## Task requirements
Every line that contains the word "ring" should be copied from the records below.

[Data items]

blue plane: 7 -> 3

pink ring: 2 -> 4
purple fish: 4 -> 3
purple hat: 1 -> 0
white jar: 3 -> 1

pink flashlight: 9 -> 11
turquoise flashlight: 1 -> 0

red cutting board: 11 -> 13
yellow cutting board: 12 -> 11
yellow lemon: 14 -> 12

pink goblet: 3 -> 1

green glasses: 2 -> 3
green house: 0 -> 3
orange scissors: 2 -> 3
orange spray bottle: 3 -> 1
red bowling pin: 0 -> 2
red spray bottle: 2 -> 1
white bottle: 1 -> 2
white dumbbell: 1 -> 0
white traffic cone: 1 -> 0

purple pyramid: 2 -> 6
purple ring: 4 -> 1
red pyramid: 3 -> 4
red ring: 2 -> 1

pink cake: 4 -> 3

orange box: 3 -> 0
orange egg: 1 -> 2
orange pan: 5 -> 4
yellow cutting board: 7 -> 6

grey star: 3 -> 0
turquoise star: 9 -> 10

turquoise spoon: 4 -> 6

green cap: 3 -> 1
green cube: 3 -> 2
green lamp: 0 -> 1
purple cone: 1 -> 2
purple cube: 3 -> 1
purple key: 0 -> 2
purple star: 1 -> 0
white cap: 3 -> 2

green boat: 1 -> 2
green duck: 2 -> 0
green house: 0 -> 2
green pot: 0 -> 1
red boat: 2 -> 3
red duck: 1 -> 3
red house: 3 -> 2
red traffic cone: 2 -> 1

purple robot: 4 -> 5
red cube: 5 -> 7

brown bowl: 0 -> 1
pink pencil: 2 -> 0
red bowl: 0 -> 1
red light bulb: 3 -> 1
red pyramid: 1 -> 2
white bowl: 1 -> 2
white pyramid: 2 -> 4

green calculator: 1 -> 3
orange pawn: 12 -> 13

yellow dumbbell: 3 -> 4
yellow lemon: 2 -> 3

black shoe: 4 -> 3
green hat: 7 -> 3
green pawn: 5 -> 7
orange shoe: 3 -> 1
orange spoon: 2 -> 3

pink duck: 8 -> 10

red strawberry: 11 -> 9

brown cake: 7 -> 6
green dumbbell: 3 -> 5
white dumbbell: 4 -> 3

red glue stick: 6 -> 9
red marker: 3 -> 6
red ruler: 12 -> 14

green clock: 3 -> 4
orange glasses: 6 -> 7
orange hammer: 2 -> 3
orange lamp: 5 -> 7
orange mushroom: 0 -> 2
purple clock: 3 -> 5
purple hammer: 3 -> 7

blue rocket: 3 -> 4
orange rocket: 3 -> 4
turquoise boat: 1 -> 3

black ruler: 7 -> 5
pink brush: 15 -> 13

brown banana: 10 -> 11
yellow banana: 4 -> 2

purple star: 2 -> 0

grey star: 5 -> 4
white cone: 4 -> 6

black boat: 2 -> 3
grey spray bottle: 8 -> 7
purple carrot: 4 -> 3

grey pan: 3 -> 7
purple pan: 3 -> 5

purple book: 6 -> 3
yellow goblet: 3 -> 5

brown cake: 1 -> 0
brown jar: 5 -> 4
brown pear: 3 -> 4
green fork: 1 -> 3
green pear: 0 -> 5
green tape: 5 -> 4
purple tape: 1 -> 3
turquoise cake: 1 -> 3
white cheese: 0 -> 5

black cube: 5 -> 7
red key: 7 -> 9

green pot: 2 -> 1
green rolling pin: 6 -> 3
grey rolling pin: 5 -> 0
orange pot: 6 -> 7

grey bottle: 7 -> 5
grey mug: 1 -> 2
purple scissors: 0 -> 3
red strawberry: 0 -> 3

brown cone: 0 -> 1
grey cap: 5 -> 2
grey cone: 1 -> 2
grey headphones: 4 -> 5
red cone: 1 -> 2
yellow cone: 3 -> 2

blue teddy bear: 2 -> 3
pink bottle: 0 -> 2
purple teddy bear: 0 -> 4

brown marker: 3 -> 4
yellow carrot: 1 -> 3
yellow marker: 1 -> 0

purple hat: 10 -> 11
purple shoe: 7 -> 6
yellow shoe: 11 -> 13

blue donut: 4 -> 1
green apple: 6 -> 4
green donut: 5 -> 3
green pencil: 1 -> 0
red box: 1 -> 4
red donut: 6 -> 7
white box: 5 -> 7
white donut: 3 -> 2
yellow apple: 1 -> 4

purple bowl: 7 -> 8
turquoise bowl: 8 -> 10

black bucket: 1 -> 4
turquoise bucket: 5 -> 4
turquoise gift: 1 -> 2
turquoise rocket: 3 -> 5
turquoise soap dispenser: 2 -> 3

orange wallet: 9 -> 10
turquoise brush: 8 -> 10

## Solution to the exercise
pink ring: 2 -> 4
purple ring: 4 -> 1
red ring: 2 -> 1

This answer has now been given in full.